··· MATERIAL TO PROCESS ···

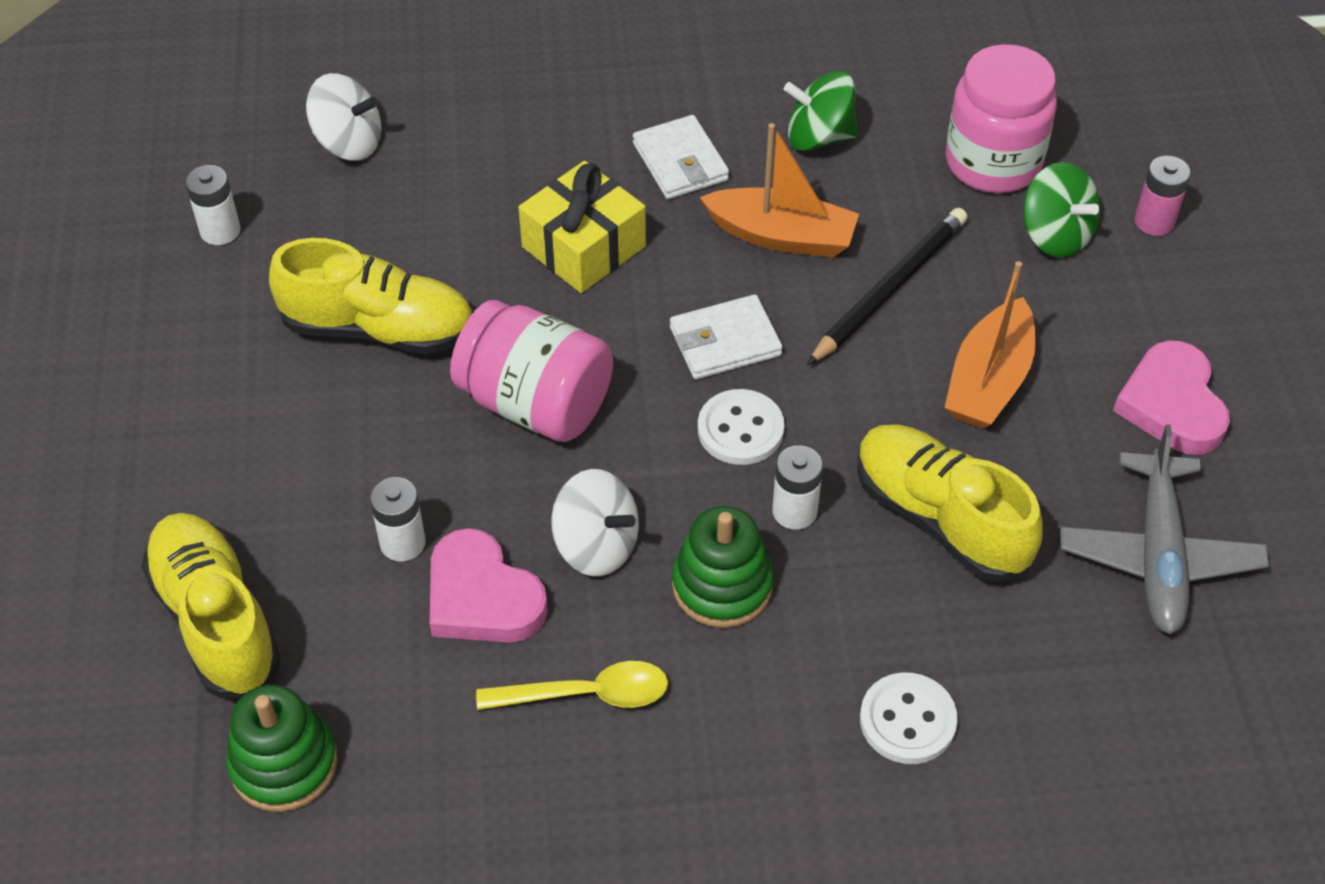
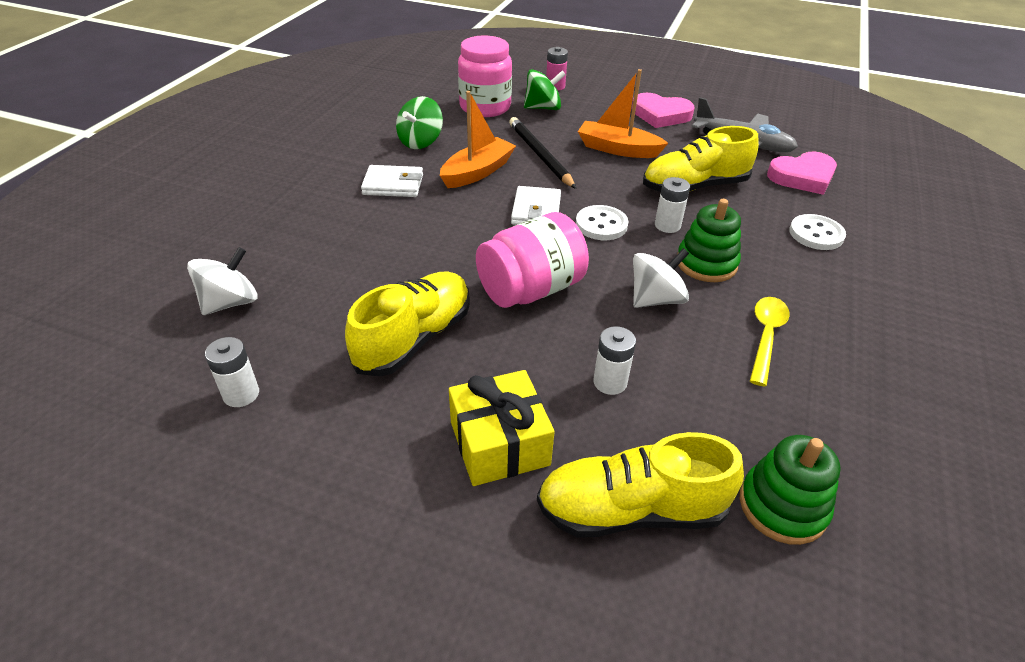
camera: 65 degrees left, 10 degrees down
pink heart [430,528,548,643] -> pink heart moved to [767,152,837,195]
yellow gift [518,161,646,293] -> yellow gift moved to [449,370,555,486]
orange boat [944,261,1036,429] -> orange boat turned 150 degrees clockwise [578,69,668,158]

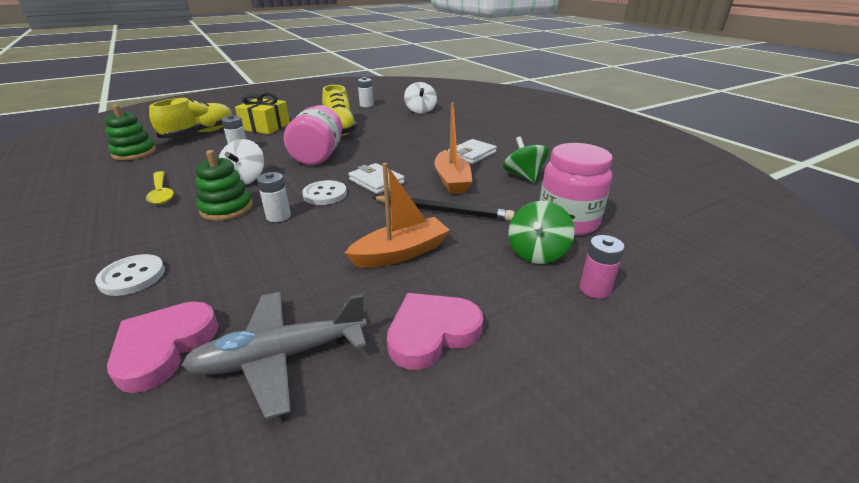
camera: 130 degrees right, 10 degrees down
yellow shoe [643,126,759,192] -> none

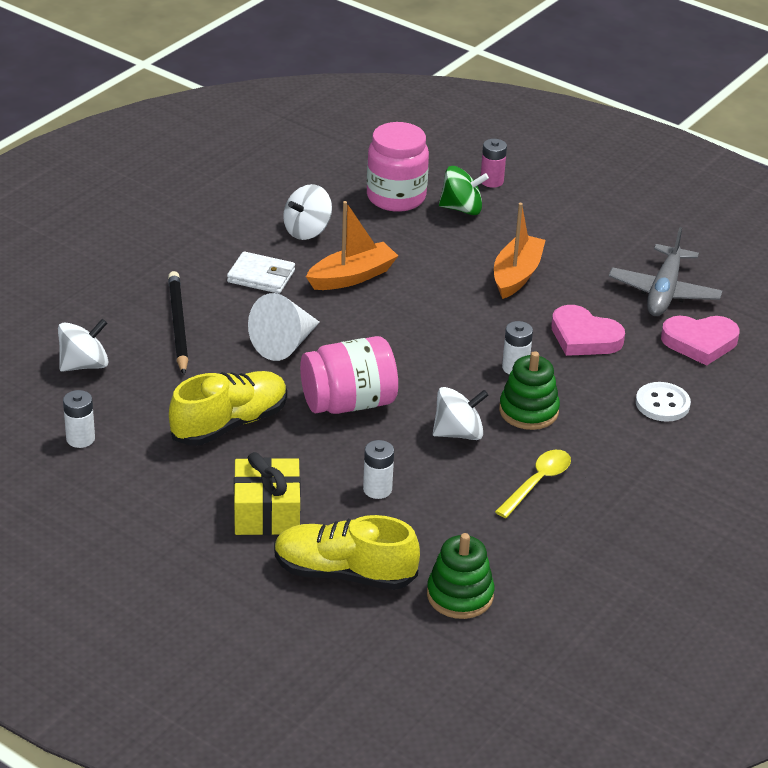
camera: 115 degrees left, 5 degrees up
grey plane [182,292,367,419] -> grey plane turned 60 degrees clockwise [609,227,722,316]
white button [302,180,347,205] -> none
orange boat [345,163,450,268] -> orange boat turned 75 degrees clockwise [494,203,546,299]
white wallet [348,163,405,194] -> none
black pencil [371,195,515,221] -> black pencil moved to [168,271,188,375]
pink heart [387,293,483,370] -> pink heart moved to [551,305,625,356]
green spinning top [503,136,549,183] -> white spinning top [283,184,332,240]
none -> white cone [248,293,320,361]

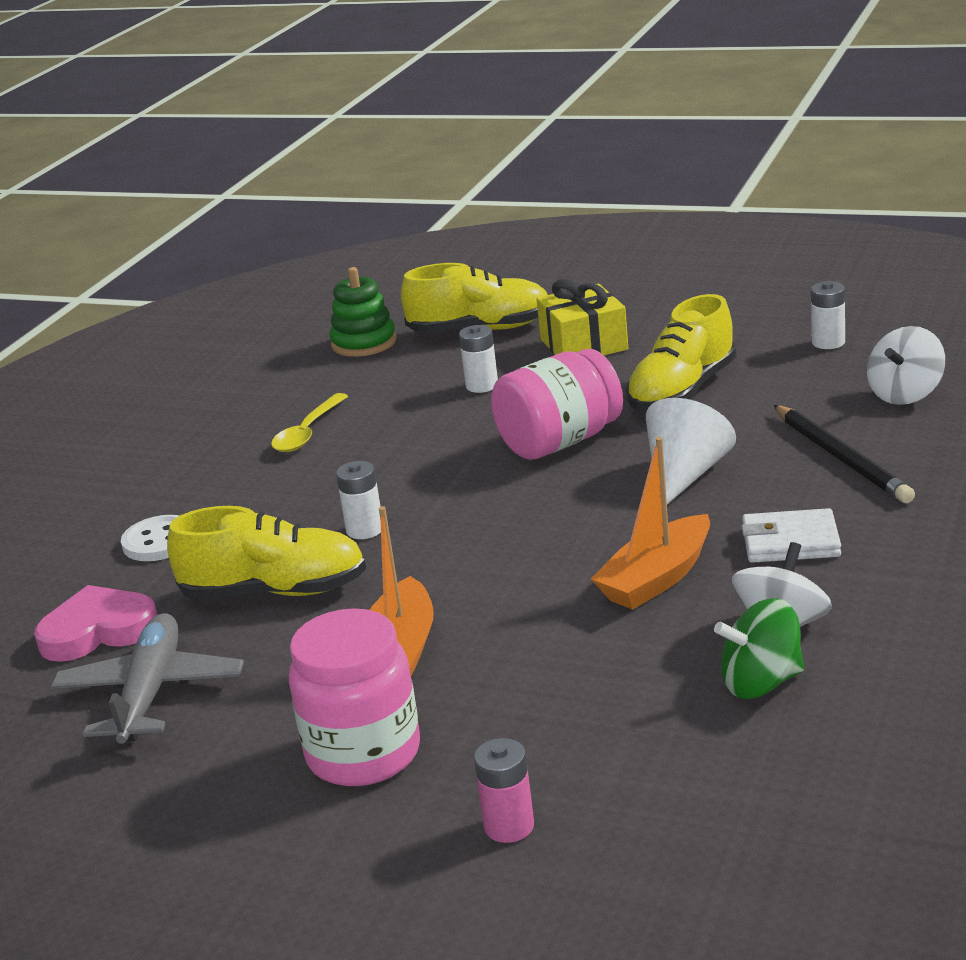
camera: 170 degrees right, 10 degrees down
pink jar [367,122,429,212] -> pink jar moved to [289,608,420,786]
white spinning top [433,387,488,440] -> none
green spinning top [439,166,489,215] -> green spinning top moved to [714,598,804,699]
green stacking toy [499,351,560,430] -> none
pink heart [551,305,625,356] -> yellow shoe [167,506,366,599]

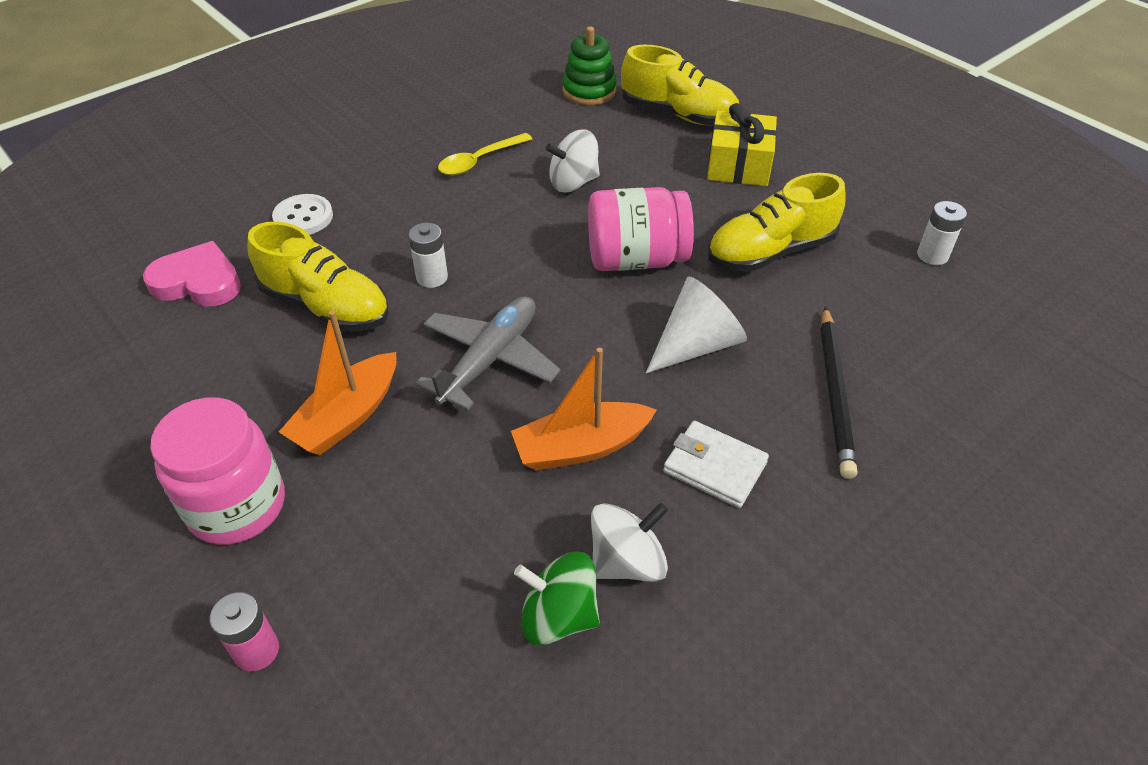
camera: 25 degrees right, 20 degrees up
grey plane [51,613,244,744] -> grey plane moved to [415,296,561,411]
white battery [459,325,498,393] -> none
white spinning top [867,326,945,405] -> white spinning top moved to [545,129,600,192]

···

▸ WORK TASK
Of the lines above, quote exactly those from the one with "white button [302,180,347,205] -> none" through the one with "green spinning top [439,166,489,215]", ends included; pictures stay out.

▸ RESULT FOR THIS TASK
white button [302,180,347,205] -> none
orange boat [345,163,450,268] -> orange boat turned 75 degrees clockwise [494,203,546,299]
white wallet [348,163,405,194] -> none
black pencil [371,195,515,221] -> black pencil moved to [168,271,188,375]
pink heart [387,293,483,370] -> pink heart moved to [551,305,625,356]
green spinning top [503,136,549,183] -> white spinning top [283,184,332,240]
none -> white cone [248,293,320,361]

camera: 170 degrees right, 10 degrees down
pink jar [367,122,429,212] -> pink jar moved to [289,608,420,786]
white spinning top [433,387,488,440] -> none
green spinning top [439,166,489,215] -> green spinning top moved to [714,598,804,699]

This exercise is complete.